* Task prompt *
Please write out exactly the lines from the one with "L2: 22mH (+5V, SIG2) -> none" through the end of the data below, both ends included, and omit any pictures.
Supplied entries Start Marker
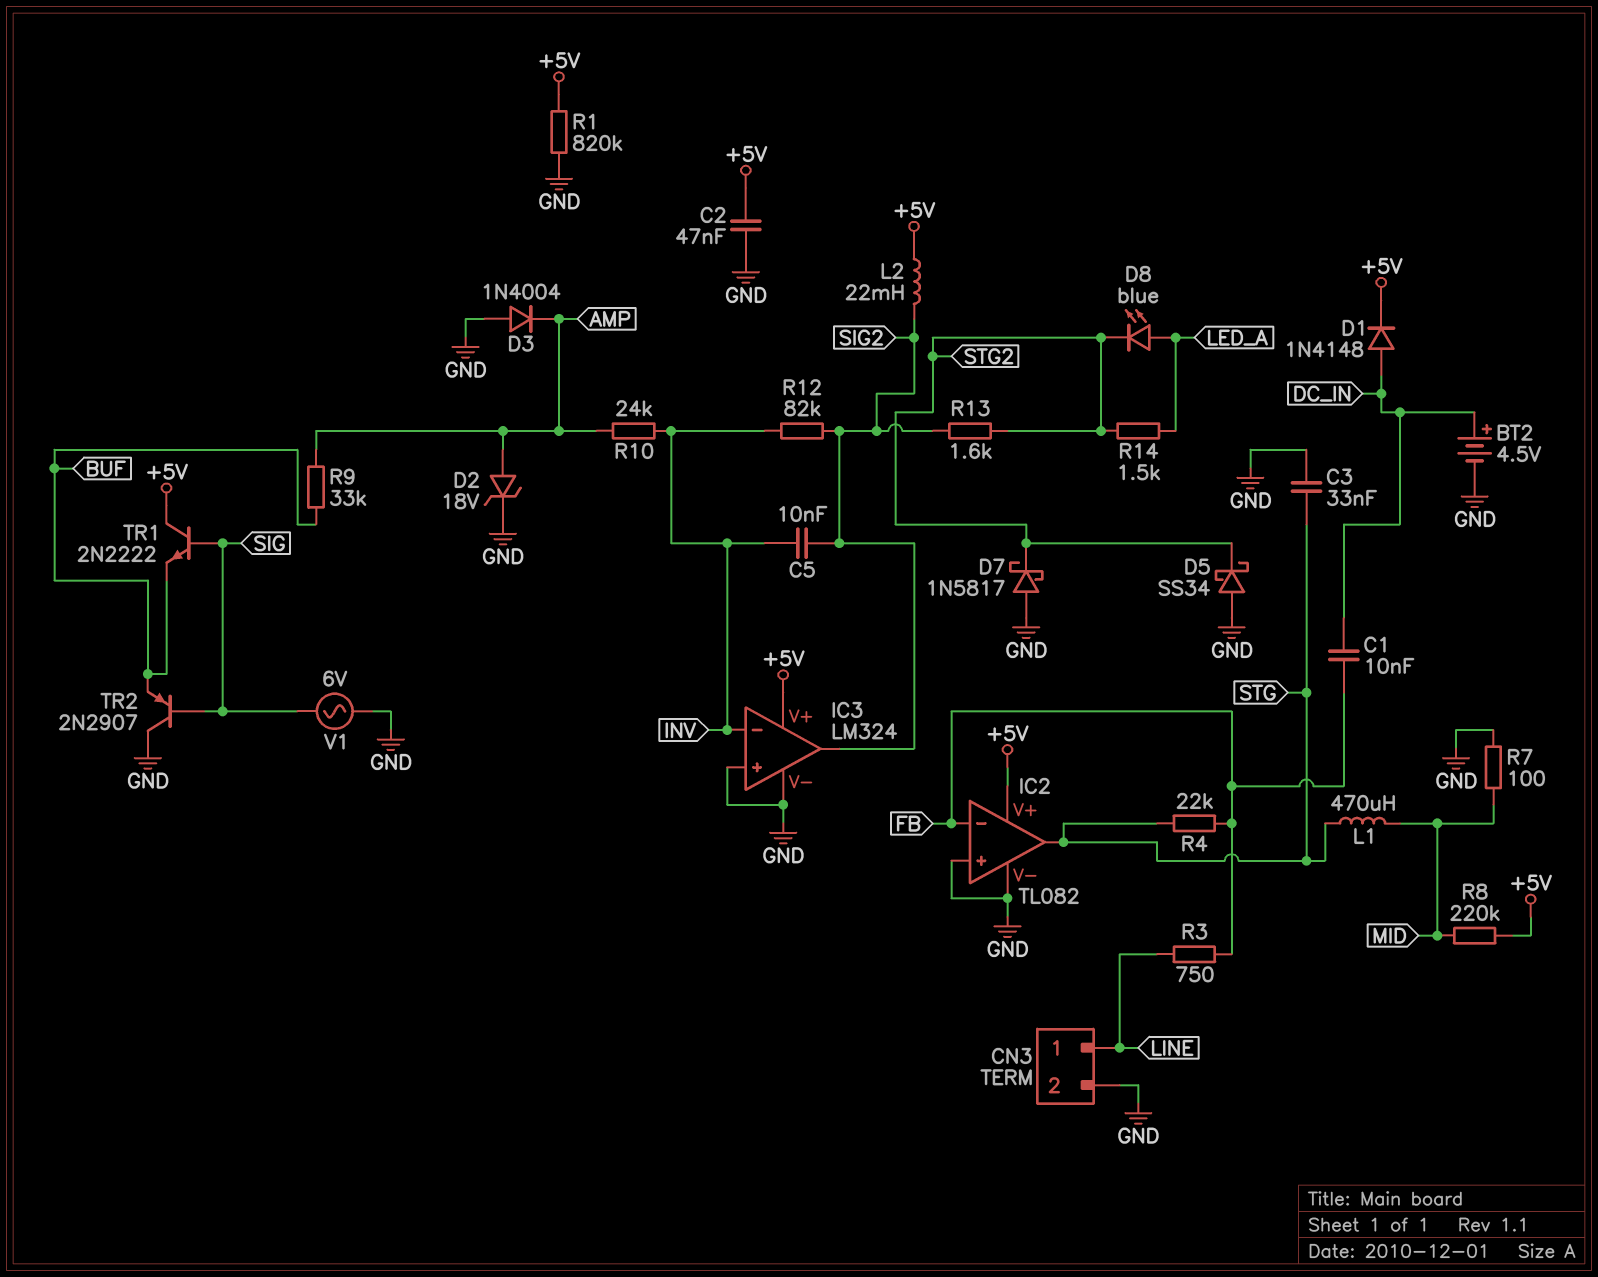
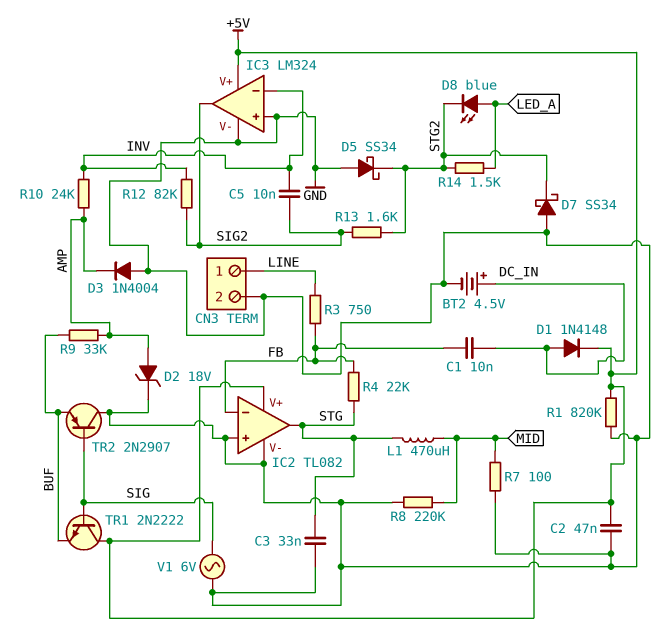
D7: schottky 1N5817 (A GND, K STG2) -> schottky SS34 (A GND, K STG2)
L2: 22mH (+5V, SIG2) -> none
R8: 220k (+5V, MID) -> 220k (GND, MID)

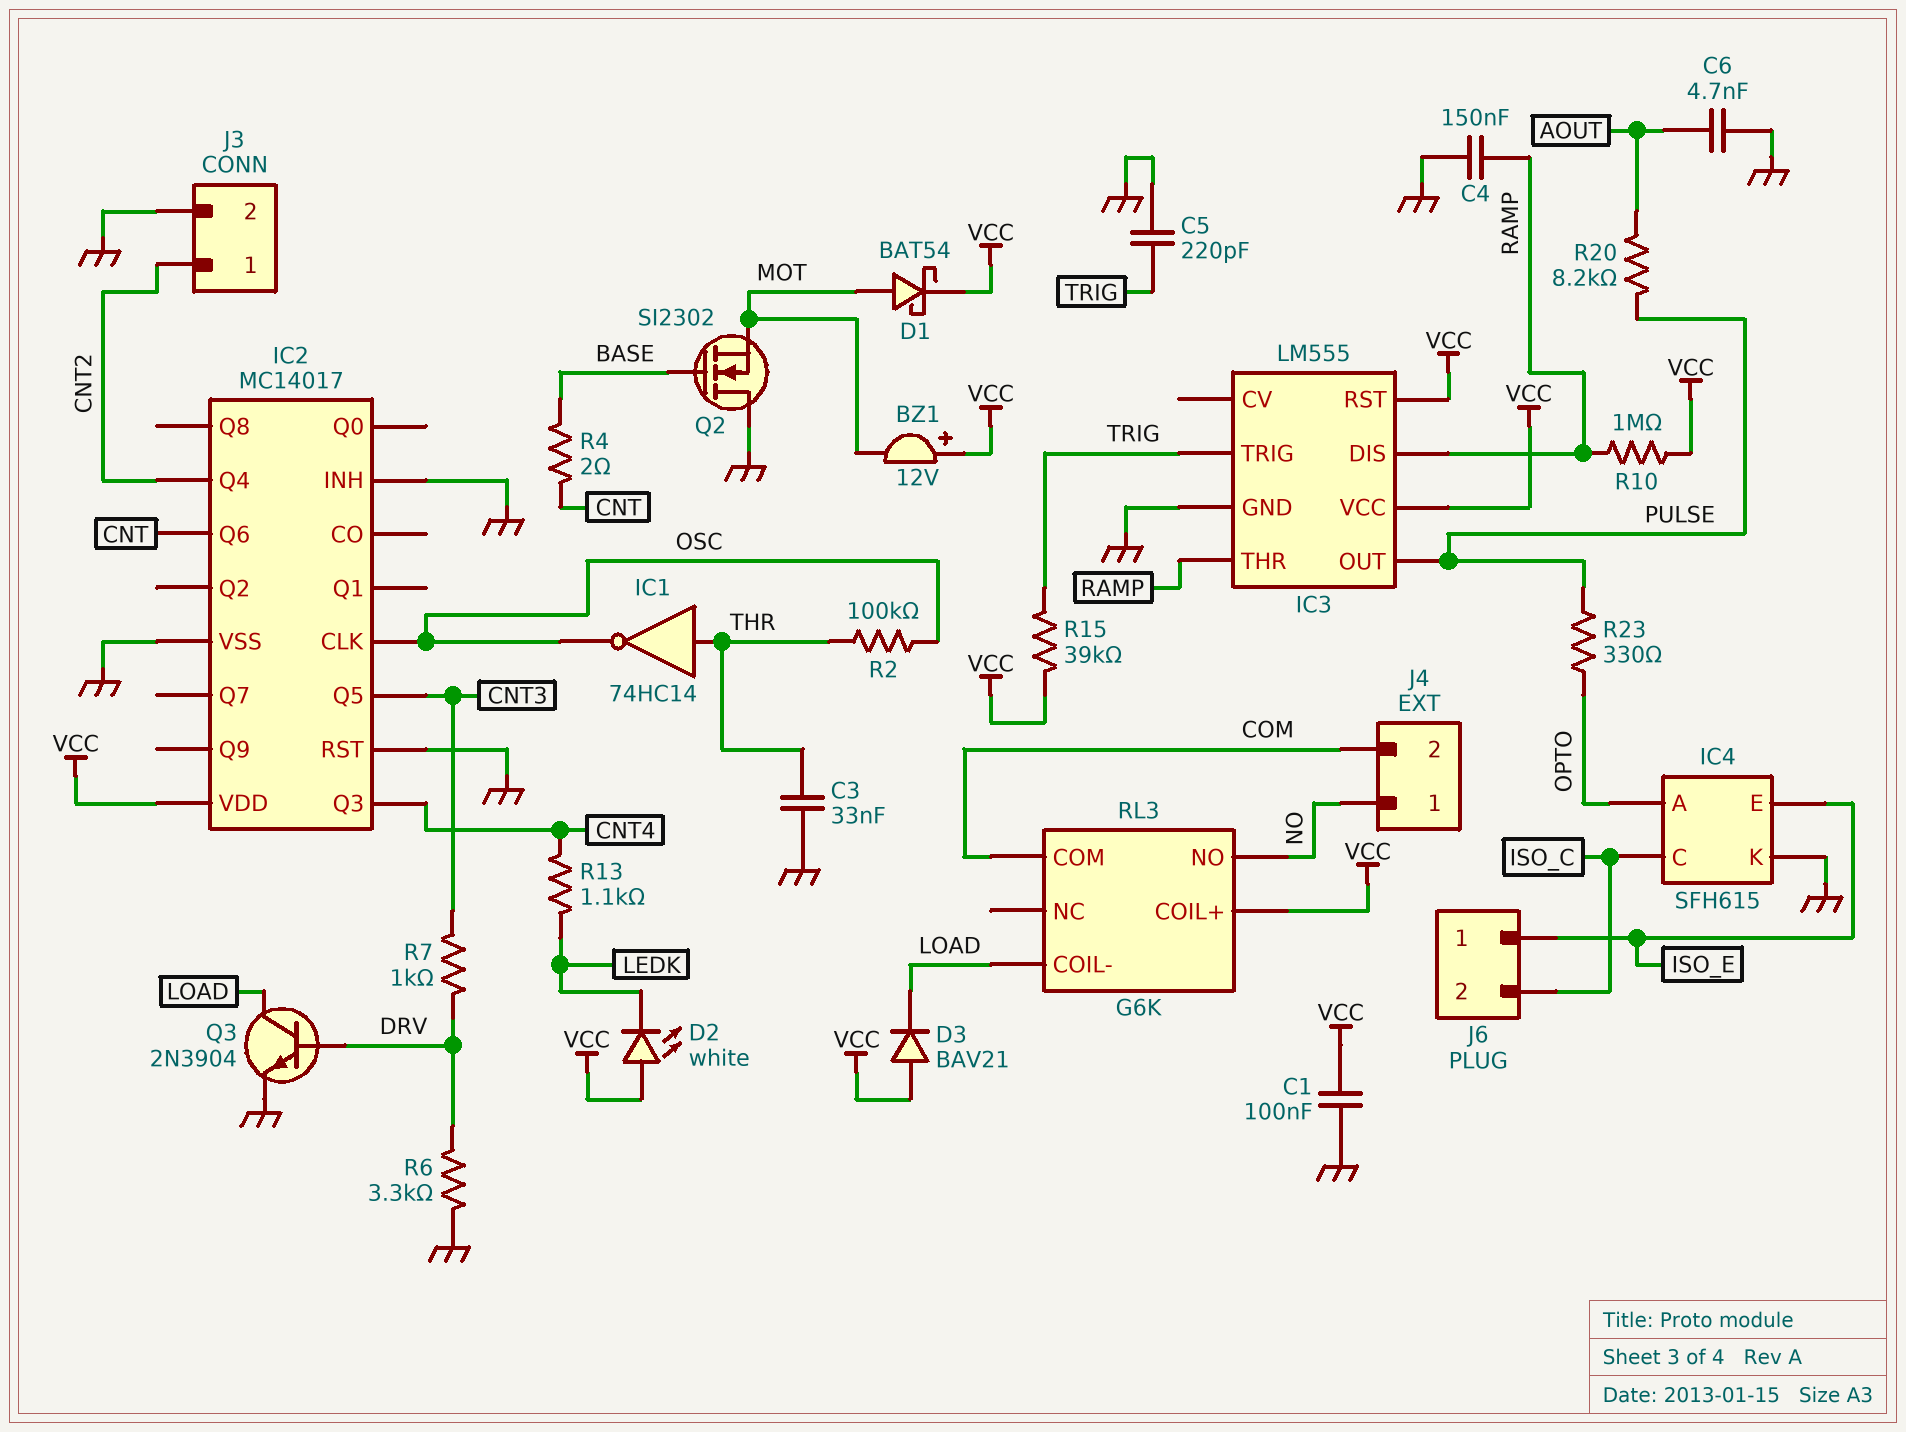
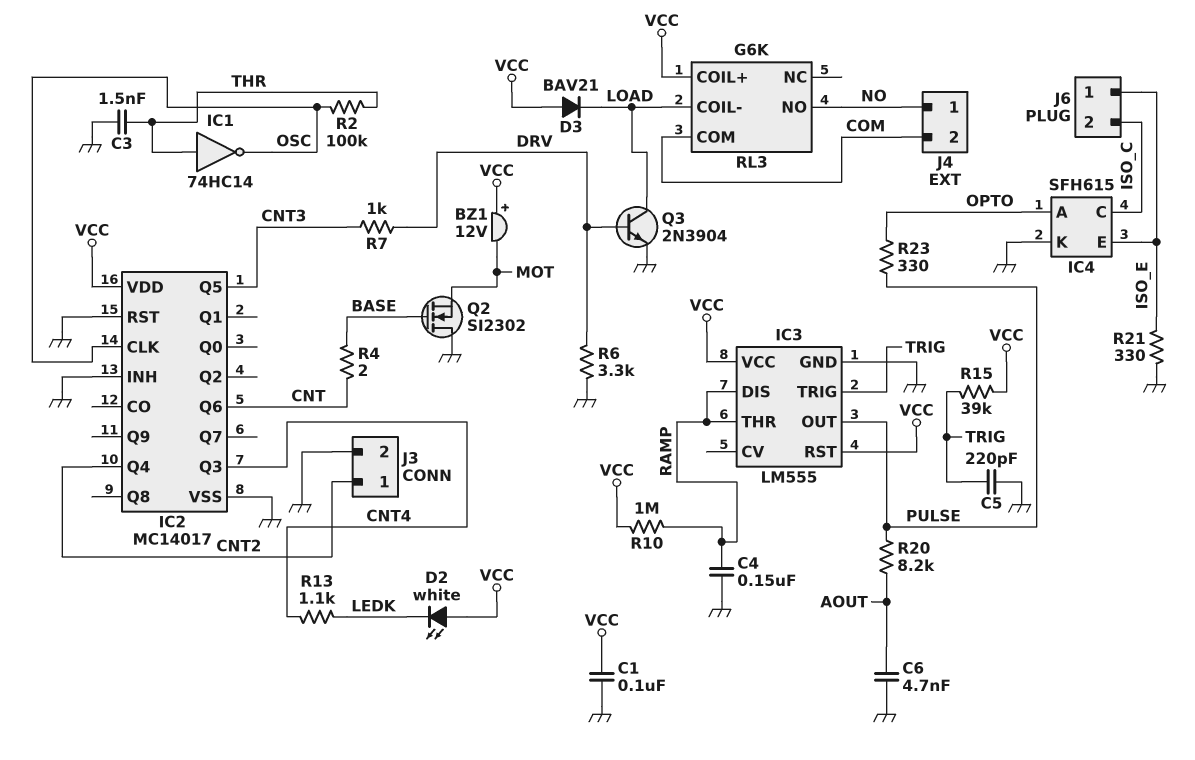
C3: 33nF (GND, THR) -> 1.5nF (GND, THR)
D1: schottky BAT54 (A MOT, K VCC) -> none
R21: none -> 330 (GND, ISO_E)

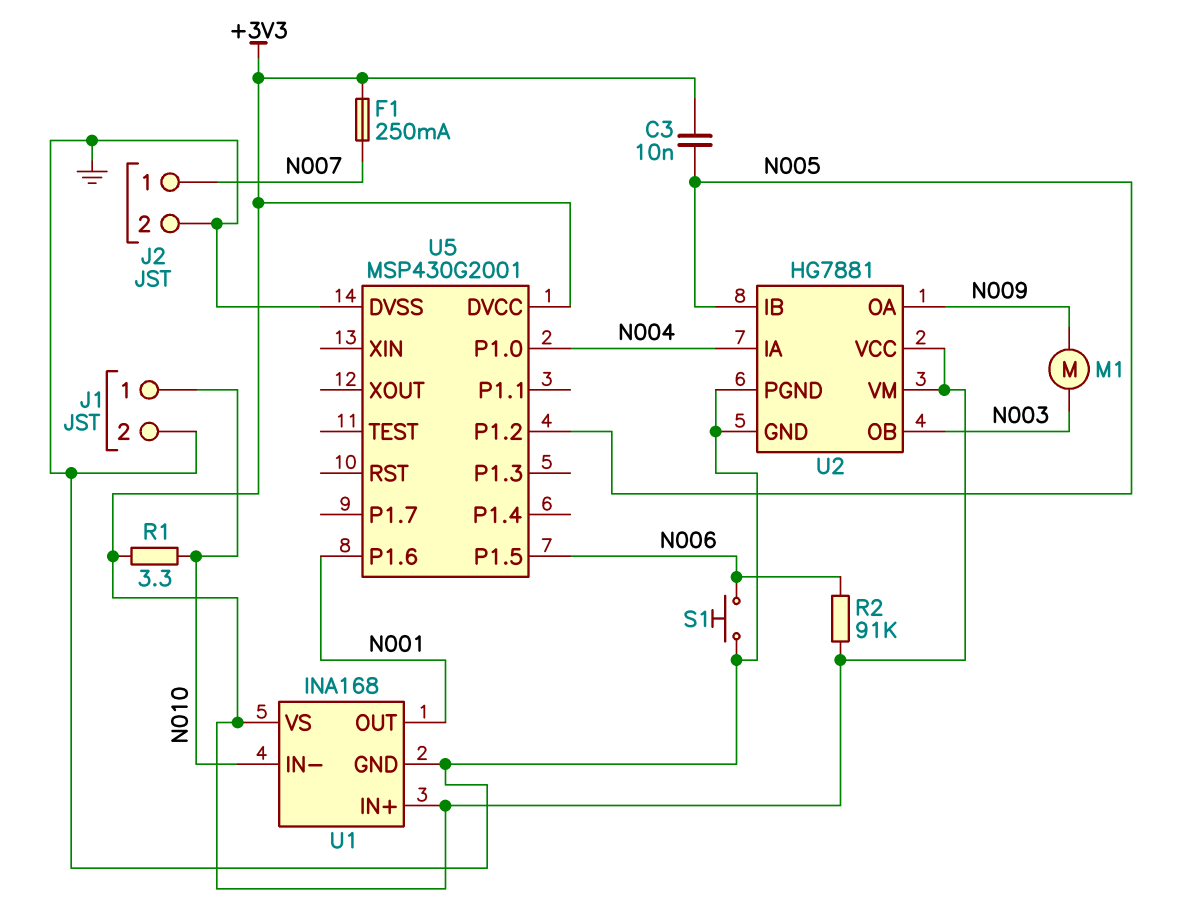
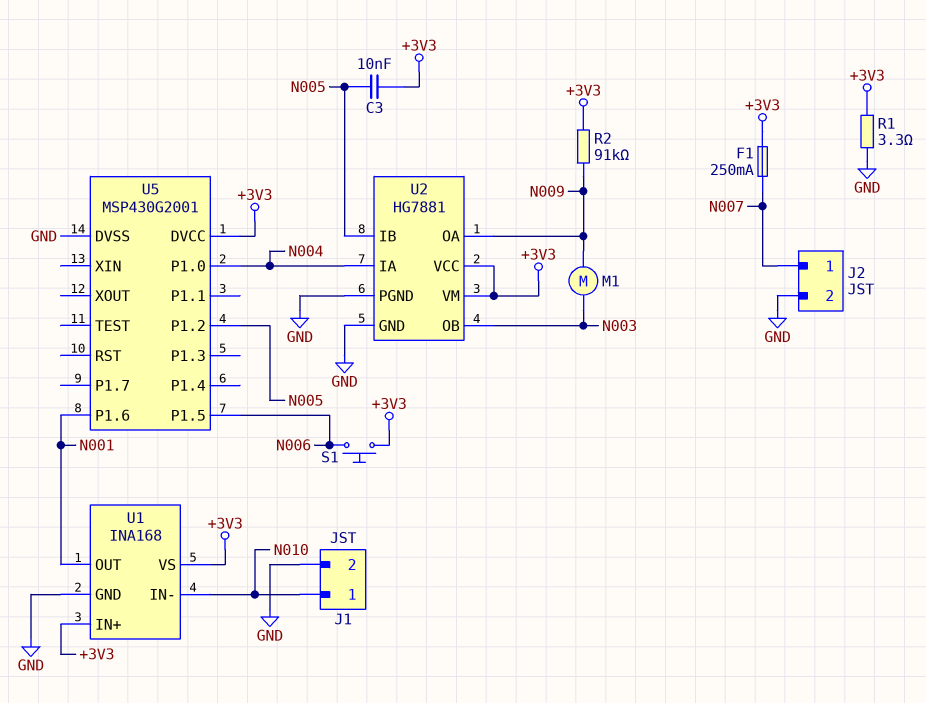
R1: 3.3 (+3V3, N010) -> 3.3 (+3V3, GND)
R2: 91k (+3V3, N006) -> 91k (+3V3, N009)
S1: button (GND, N006) -> button (+3V3, N006)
Supplied entries End Marker
* Finished exercise *
L2: 22mH (+5V, SIG2) -> none
R8: 220k (+5V, MID) -> 220k (GND, MID)

C3: 33nF (GND, THR) -> 1.5nF (GND, THR)
D1: schottky BAT54 (A MOT, K VCC) -> none
R21: none -> 330 (GND, ISO_E)

R1: 3.3 (+3V3, N010) -> 3.3 (+3V3, GND)
R2: 91k (+3V3, N006) -> 91k (+3V3, N009)
S1: button (GND, N006) -> button (+3V3, N006)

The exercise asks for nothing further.